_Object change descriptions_

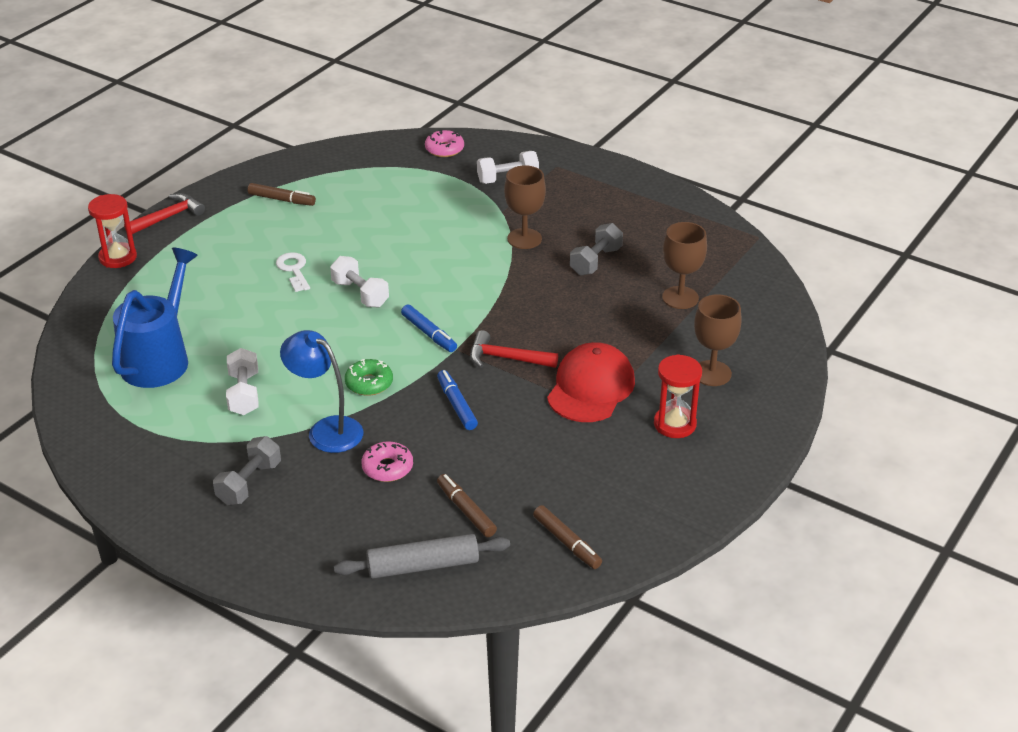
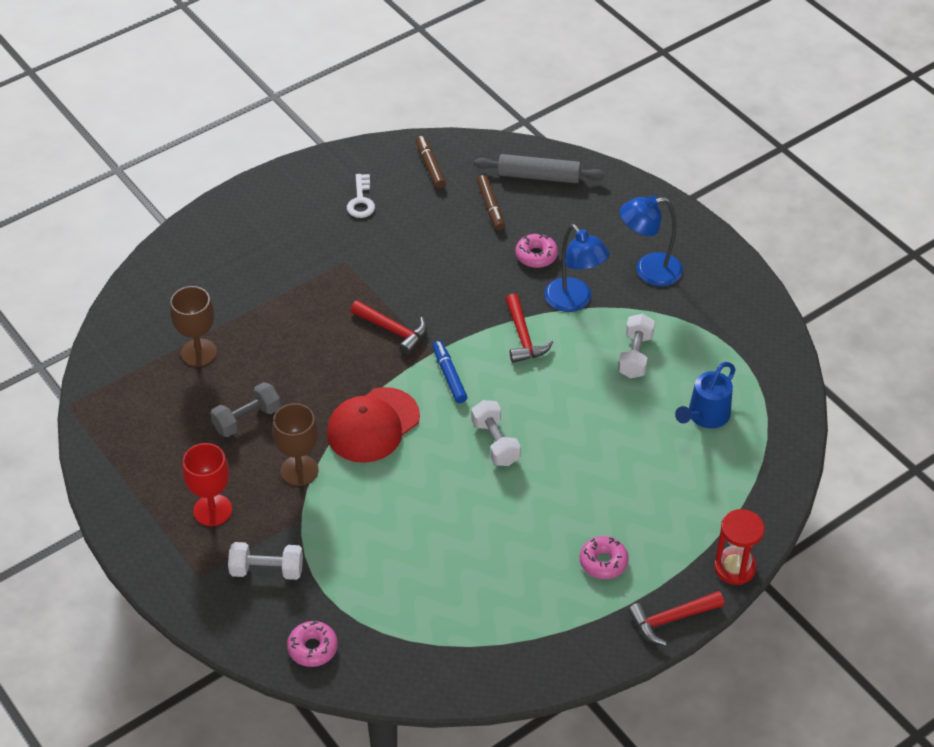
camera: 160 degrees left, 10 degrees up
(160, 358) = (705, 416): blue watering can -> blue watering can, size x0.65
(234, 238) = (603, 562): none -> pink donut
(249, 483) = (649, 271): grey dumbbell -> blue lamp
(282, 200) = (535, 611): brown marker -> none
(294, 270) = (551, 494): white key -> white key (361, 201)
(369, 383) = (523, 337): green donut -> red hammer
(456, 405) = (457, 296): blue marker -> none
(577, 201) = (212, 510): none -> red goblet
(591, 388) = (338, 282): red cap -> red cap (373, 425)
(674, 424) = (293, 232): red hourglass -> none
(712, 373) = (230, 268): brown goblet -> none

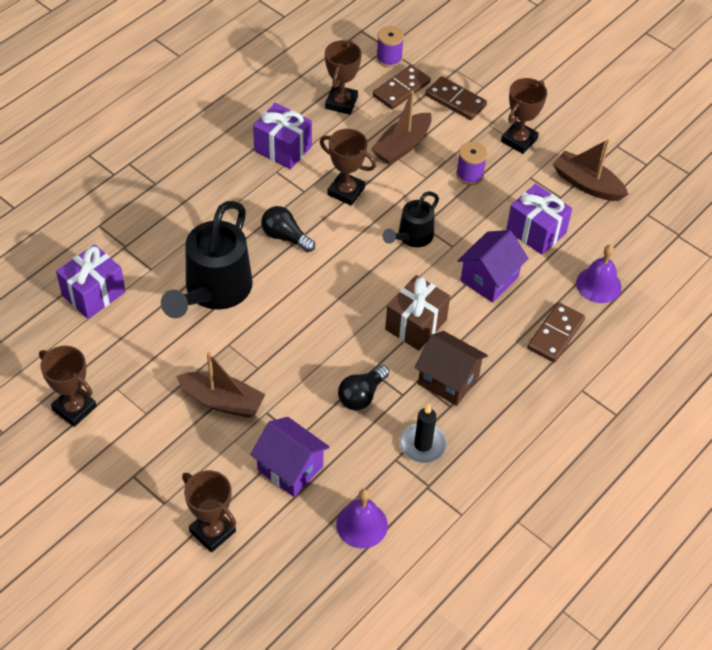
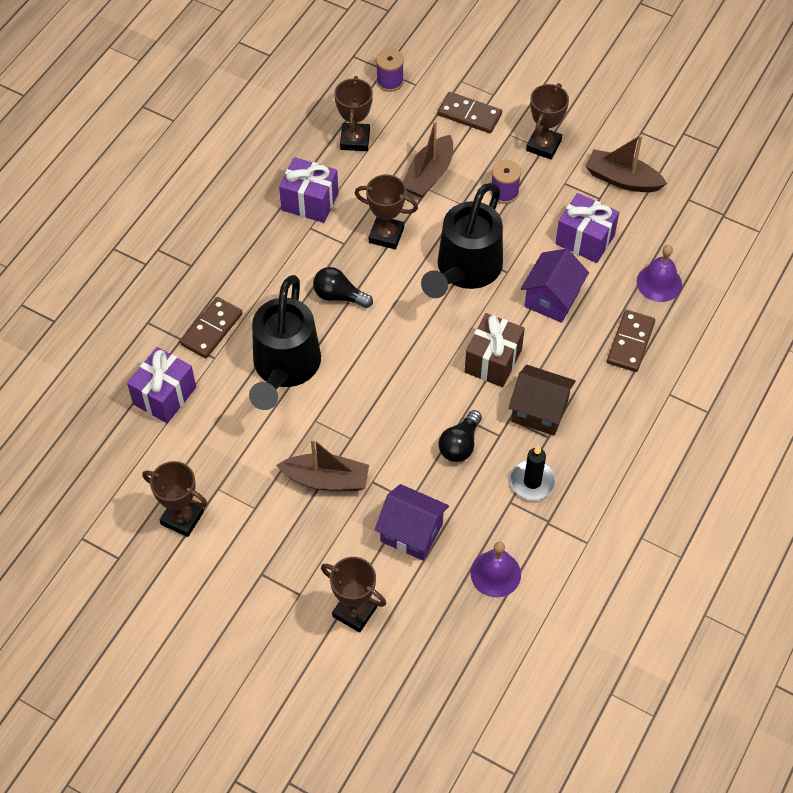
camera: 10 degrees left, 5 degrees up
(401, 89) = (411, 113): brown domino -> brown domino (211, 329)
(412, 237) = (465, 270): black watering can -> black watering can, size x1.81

...

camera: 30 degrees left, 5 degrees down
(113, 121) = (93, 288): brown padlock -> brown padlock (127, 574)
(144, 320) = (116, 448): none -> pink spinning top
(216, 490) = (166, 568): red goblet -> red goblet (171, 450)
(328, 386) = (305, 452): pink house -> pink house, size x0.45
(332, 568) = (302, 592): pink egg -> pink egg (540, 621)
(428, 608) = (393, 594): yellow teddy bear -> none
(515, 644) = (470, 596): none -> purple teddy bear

_TASK INSTRUCTIONS_
The lines above from the one containing "camera: 160 degrees left, 10 degrees up" through the one containing "(712, 373) = (230, 268): brown goblet -> none" are to be set down exactly, and no others.

_SOLUTION TO THE EXERCISE_
camera: 160 degrees left, 10 degrees up
(160, 358) = (705, 416): blue watering can -> blue watering can, size x0.65
(234, 238) = (603, 562): none -> pink donut
(249, 483) = (649, 271): grey dumbbell -> blue lamp
(282, 200) = (535, 611): brown marker -> none
(294, 270) = (551, 494): white key -> white key (361, 201)
(369, 383) = (523, 337): green donut -> red hammer
(456, 405) = (457, 296): blue marker -> none
(577, 201) = (212, 510): none -> red goblet
(591, 388) = (338, 282): red cap -> red cap (373, 425)
(674, 424) = (293, 232): red hourglass -> none
(712, 373) = (230, 268): brown goblet -> none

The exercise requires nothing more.